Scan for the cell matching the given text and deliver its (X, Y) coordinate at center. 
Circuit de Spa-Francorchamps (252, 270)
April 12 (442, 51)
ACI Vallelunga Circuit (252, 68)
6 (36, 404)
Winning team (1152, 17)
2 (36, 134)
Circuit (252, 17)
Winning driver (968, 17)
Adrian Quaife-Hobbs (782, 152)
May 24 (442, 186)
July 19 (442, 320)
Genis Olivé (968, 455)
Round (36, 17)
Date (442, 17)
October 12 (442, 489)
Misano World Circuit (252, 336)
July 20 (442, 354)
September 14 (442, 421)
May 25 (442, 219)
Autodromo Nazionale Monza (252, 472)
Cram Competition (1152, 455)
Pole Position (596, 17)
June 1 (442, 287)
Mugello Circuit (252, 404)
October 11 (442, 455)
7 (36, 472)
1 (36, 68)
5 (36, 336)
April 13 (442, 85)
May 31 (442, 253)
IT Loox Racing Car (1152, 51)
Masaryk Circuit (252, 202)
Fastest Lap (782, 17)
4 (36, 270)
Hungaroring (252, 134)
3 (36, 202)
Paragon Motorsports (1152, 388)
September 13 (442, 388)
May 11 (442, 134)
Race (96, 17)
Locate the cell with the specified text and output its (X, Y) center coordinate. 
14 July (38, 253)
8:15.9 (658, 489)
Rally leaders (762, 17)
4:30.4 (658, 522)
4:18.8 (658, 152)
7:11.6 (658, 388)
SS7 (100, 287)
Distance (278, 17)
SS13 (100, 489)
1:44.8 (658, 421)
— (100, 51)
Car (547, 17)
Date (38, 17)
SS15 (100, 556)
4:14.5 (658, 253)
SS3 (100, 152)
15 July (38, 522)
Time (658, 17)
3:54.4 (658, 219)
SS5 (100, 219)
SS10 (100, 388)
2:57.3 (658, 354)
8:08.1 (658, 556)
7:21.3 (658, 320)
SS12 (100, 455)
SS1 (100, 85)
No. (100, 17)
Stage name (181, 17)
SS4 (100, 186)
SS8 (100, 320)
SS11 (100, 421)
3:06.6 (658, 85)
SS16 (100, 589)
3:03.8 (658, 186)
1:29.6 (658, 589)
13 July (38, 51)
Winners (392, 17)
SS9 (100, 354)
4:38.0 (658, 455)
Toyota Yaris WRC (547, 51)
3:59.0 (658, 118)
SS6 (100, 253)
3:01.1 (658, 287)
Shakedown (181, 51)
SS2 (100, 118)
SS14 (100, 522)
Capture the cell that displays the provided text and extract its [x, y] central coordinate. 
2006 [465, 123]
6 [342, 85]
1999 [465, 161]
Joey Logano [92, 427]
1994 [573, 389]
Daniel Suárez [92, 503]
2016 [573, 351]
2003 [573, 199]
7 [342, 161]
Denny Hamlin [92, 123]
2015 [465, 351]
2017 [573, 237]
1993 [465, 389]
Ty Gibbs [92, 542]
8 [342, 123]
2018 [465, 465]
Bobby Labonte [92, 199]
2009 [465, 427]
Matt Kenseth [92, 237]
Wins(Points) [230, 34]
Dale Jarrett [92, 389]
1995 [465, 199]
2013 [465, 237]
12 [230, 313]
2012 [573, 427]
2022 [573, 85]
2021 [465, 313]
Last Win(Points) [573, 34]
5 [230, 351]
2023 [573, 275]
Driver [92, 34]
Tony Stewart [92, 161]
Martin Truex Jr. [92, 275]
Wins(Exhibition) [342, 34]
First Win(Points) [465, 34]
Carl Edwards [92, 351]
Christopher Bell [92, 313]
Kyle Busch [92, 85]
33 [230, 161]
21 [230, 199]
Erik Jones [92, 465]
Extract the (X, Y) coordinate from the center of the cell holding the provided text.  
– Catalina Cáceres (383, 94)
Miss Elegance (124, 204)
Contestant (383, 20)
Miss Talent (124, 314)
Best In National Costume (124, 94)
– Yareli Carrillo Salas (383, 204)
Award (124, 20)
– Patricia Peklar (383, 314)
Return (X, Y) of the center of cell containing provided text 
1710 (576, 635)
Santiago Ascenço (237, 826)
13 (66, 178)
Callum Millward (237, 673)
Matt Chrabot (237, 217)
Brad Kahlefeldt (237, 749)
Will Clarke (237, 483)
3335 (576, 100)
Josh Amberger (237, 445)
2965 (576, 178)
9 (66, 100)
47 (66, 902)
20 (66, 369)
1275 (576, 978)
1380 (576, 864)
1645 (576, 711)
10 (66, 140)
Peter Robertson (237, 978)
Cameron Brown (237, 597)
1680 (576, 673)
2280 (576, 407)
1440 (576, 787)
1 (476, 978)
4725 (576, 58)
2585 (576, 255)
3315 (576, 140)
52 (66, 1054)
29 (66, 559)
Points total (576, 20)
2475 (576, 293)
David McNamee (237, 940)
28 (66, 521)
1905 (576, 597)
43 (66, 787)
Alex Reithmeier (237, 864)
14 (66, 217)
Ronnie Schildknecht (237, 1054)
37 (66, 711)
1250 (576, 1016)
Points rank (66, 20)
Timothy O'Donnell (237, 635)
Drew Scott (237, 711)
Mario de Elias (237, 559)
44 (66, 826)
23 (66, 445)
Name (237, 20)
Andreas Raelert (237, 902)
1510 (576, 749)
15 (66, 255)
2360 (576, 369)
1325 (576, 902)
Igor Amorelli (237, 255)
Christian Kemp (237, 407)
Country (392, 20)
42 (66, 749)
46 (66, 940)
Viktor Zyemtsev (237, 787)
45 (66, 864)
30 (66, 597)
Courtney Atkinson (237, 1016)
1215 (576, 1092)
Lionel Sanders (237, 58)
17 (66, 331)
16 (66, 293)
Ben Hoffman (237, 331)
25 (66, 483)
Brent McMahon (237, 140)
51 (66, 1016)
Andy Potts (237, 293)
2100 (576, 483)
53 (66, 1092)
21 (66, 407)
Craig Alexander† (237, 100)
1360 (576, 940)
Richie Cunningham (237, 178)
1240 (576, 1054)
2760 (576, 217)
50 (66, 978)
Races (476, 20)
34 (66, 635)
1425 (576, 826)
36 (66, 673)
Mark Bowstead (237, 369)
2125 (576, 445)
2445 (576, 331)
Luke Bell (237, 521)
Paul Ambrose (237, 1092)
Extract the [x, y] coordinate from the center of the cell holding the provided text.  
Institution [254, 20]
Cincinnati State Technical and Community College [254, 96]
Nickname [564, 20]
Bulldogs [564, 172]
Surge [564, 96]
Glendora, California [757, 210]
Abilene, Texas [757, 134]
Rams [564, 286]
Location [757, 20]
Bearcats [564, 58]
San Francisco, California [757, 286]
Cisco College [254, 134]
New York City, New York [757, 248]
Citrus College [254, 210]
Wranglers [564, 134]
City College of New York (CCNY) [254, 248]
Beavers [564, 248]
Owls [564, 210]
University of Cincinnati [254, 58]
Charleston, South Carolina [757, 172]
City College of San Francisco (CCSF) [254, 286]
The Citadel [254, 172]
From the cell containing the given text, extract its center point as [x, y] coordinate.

+ + +

GIVEN REQUEST – Reproduce all of the entries above, changing "Stage name" to "Stage title" and leaving everything else the same.

WRITTEN RESPONSE –
Scan for the cell matching the given text and deliver its (X, Y) coordinate at center. 
Circuit de Spa-Francorchamps (252, 270)
April 12 (442, 51)
ACI Vallelunga Circuit (252, 68)
6 (36, 404)
Winning team (1152, 17)
2 (36, 134)
Circuit (252, 17)
Winning driver (968, 17)
Adrian Quaife-Hobbs (782, 152)
May 24 (442, 186)
July 19 (442, 320)
Genis Olivé (968, 455)
Round (36, 17)
Date (442, 17)
October 12 (442, 489)
Misano World Circuit (252, 336)
July 20 (442, 354)
September 14 (442, 421)
May 25 (442, 219)
Autodromo Nazionale Monza (252, 472)
Cram Competition (1152, 455)
Pole Position (596, 17)
June 1 (442, 287)
Mugello Circuit (252, 404)
October 11 (442, 455)
7 (36, 472)
1 (36, 68)
5 (36, 336)
April 13 (442, 85)
May 31 (442, 253)
IT Loox Racing Car (1152, 51)
Masaryk Circuit (252, 202)
Fastest Lap (782, 17)
4 (36, 270)
Hungaroring (252, 134)
3 (36, 202)
Paragon Motorsports (1152, 388)
September 13 (442, 388)
May 11 (442, 134)
Race (96, 17)
Locate the cell with the specified text and output its (X, Y) center coordinate. 
14 July (38, 253)
8:15.9 (658, 489)
Rally leaders (762, 17)
4:30.4 (658, 522)
4:18.8 (658, 152)
7:11.6 (658, 388)
SS7 (100, 287)
Distance (278, 17)
SS13 (100, 489)
1:44.8 (658, 421)
— (100, 51)
Car (547, 17)
Date (38, 17)
SS15 (100, 556)
4:14.5 (658, 253)
SS3 (100, 152)
15 July (38, 522)
Time (658, 17)
3:54.4 (658, 219)
SS5 (100, 219)
SS10 (100, 388)
2:57.3 (658, 354)
8:08.1 (658, 556)
7:21.3 (658, 320)
SS12 (100, 455)
SS1 (100, 85)
No. (100, 17)
Stage title (181, 17)
SS4 (100, 186)
SS8 (100, 320)
SS11 (100, 421)
3:06.6 (658, 85)
SS16 (100, 589)
3:03.8 (658, 186)
1:29.6 (658, 589)
13 July (38, 51)
Winners (392, 17)
SS9 (100, 354)
4:38.0 (658, 455)
Toyota Yaris WRC (547, 51)
3:59.0 (658, 118)
SS6 (100, 253)
3:01.1 (658, 287)
Shakedown (181, 51)
SS2 (100, 118)
SS14 (100, 522)
Capture the cell that displays the provided text and extract its [x, y] central coordinate. 
2006 [465, 123]
6 [342, 85]
1999 [465, 161]
Joey Logano [92, 427]
1994 [573, 389]
Daniel Suárez [92, 503]
2016 [573, 351]
2003 [573, 199]
7 [342, 161]
Denny Hamlin [92, 123]
2015 [465, 351]
2017 [573, 237]
1993 [465, 389]
Ty Gibbs [92, 542]
8 [342, 123]
2018 [465, 465]
Bobby Labonte [92, 199]
2009 [465, 427]
Matt Kenseth [92, 237]
Wins(Points) [230, 34]
Dale Jarrett [92, 389]
1995 [465, 199]
2013 [465, 237]
12 [230, 313]
2012 [573, 427]
2022 [573, 85]
2021 [465, 313]
Last Win(Points) [573, 34]
5 [230, 351]
2023 [573, 275]
Driver [92, 34]
Tony Stewart [92, 161]
Martin Truex Jr. [92, 275]
Wins(Exhibition) [342, 34]
First Win(Points) [465, 34]
Carl Edwards [92, 351]
Christopher Bell [92, 313]
Kyle Busch [92, 85]
33 [230, 161]
21 [230, 199]
Erik Jones [92, 465]
Extract the (X, Y) coordinate from the center of the cell holding the provided text.  
– Catalina Cáceres (383, 94)
Miss Elegance (124, 204)
Contestant (383, 20)
Miss Talent (124, 314)
Best In National Costume (124, 94)
– Yareli Carrillo Salas (383, 204)
Award (124, 20)
– Patricia Peklar (383, 314)
Return (X, Y) of the center of cell containing provided text 
1710 (576, 635)
Santiago Ascenço (237, 826)
13 (66, 178)
Callum Millward (237, 673)
Matt Chrabot (237, 217)
Brad Kahlefeldt (237, 749)
Will Clarke (237, 483)
3335 (576, 100)
Josh Amberger (237, 445)
2965 (576, 178)
9 (66, 100)
47 (66, 902)
20 (66, 369)
1275 (576, 978)
1380 (576, 864)
1645 (576, 711)
10 (66, 140)
Peter Robertson (237, 978)
Cameron Brown (237, 597)
1680 (576, 673)
2280 (576, 407)
1440 (576, 787)
1 (476, 978)
4725 (576, 58)
2585 (576, 255)
3315 (576, 140)
52 (66, 1054)
29 (66, 559)
Points total (576, 20)
2475 (576, 293)
David McNamee (237, 940)
28 (66, 521)
1905 (576, 597)
43 (66, 787)
Alex Reithmeier (237, 864)
14 (66, 217)
Ronnie Schildknecht (237, 1054)
37 (66, 711)
1250 (576, 1016)
Points rank (66, 20)
Timothy O'Donnell (237, 635)
Drew Scott (237, 711)
Mario de Elias (237, 559)
44 (66, 826)
23 (66, 445)
Name (237, 20)
Andreas Raelert (237, 902)
1510 (576, 749)
15 (66, 255)
2360 (576, 369)
1325 (576, 902)
Igor Amorelli (237, 255)
Christian Kemp (237, 407)
Country (392, 20)
42 (66, 749)
46 (66, 940)
Viktor Zyemtsev (237, 787)
45 (66, 864)
30 (66, 597)
Courtney Atkinson (237, 1016)
1215 (576, 1092)
Lionel Sanders (237, 58)
17 (66, 331)
16 (66, 293)
Ben Hoffman (237, 331)
25 (66, 483)
Brent McMahon (237, 140)
51 (66, 1016)
Andy Potts (237, 293)
2100 (576, 483)
53 (66, 1092)
21 (66, 407)
Craig Alexander† (237, 100)
1360 (576, 940)
Richie Cunningham (237, 178)
1240 (576, 1054)
2760 (576, 217)
50 (66, 978)
Races (476, 20)
34 (66, 635)
1425 (576, 826)
36 (66, 673)
Mark Bowstead (237, 369)
2125 (576, 445)
2445 (576, 331)
Luke Bell (237, 521)
Paul Ambrose (237, 1092)
Extract the [x, y] coordinate from the center of the cell holding the provided text.  
Institution [254, 20]
Cincinnati State Technical and Community College [254, 96]
Nickname [564, 20]
Bulldogs [564, 172]
Surge [564, 96]
Glendora, California [757, 210]
Abilene, Texas [757, 134]
Rams [564, 286]
Location [757, 20]
Bearcats [564, 58]
San Francisco, California [757, 286]
Cisco College [254, 134]
New York City, New York [757, 248]
Citrus College [254, 210]
Wranglers [564, 134]
City College of New York (CCNY) [254, 248]
Beavers [564, 248]
Owls [564, 210]
University of Cincinnati [254, 58]
Charleston, South Carolina [757, 172]
City College of San Francisco (CCSF) [254, 286]
The Citadel [254, 172]
From the cell containing the given text, extract its center point as [x, y] coordinate.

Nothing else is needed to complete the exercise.